▶ **Problem description**:
Read the lines below. Copy out any that hold the string "Stapelspielzeug".

(Input records)

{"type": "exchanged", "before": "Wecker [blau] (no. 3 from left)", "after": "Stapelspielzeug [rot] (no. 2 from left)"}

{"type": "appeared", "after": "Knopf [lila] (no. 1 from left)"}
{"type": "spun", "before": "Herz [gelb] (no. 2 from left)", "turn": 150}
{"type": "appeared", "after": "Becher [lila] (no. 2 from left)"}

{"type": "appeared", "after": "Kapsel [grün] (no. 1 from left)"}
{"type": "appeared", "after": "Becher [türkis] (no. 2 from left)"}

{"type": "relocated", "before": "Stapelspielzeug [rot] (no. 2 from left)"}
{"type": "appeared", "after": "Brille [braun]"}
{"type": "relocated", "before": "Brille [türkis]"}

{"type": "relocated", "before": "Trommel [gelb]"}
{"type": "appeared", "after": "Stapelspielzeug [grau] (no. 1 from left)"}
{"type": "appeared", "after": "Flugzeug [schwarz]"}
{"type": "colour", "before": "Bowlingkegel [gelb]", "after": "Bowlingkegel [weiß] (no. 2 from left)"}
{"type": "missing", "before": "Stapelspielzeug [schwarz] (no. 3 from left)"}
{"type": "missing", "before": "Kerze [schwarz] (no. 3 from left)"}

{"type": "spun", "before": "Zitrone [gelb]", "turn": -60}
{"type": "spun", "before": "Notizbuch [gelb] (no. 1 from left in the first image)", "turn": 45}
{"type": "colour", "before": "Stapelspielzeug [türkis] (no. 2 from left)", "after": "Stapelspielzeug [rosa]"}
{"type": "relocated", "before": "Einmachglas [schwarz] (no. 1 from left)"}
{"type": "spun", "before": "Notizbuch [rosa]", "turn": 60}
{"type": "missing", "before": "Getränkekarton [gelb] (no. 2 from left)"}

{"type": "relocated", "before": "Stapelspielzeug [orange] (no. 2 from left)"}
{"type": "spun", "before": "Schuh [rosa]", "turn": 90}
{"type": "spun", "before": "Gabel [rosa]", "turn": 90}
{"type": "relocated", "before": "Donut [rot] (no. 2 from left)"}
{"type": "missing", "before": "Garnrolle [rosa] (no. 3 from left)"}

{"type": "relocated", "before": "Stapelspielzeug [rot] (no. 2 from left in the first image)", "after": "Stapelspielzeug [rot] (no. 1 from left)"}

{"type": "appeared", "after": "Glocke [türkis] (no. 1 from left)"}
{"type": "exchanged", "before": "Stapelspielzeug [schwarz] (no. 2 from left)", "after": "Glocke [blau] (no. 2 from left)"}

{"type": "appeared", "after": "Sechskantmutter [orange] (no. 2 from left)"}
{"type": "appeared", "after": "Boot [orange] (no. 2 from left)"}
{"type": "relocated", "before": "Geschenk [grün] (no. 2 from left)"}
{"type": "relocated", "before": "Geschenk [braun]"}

(End Input records)

▶ **Task result**:
{"type": "exchanged", "before": "Wecker [blau] (no. 3 from left)", "after": "Stapelspielzeug [rot] (no. 2 from left)"}
{"type": "relocated", "before": "Stapelspielzeug [rot] (no. 2 from left)"}
{"type": "appeared", "after": "Stapelspielzeug [grau] (no. 1 from left)"}
{"type": "missing", "before": "Stapelspielzeug [schwarz] (no. 3 from left)"}
{"type": "colour", "before": "Stapelspielzeug [türkis] (no. 2 from left)", "after": "Stapelspielzeug [rosa]"}
{"type": "relocated", "before": "Stapelspielzeug [orange] (no. 2 from left)"}
{"type": "relocated", "before": "Stapelspielzeug [rot] (no. 2 from left in the first image)", "after": "Stapelspielzeug [rot] (no. 1 from left)"}
{"type": "exchanged", "before": "Stapelspielzeug [schwarz] (no. 2 from left)", "after": "Glocke [blau] (no. 2 from left)"}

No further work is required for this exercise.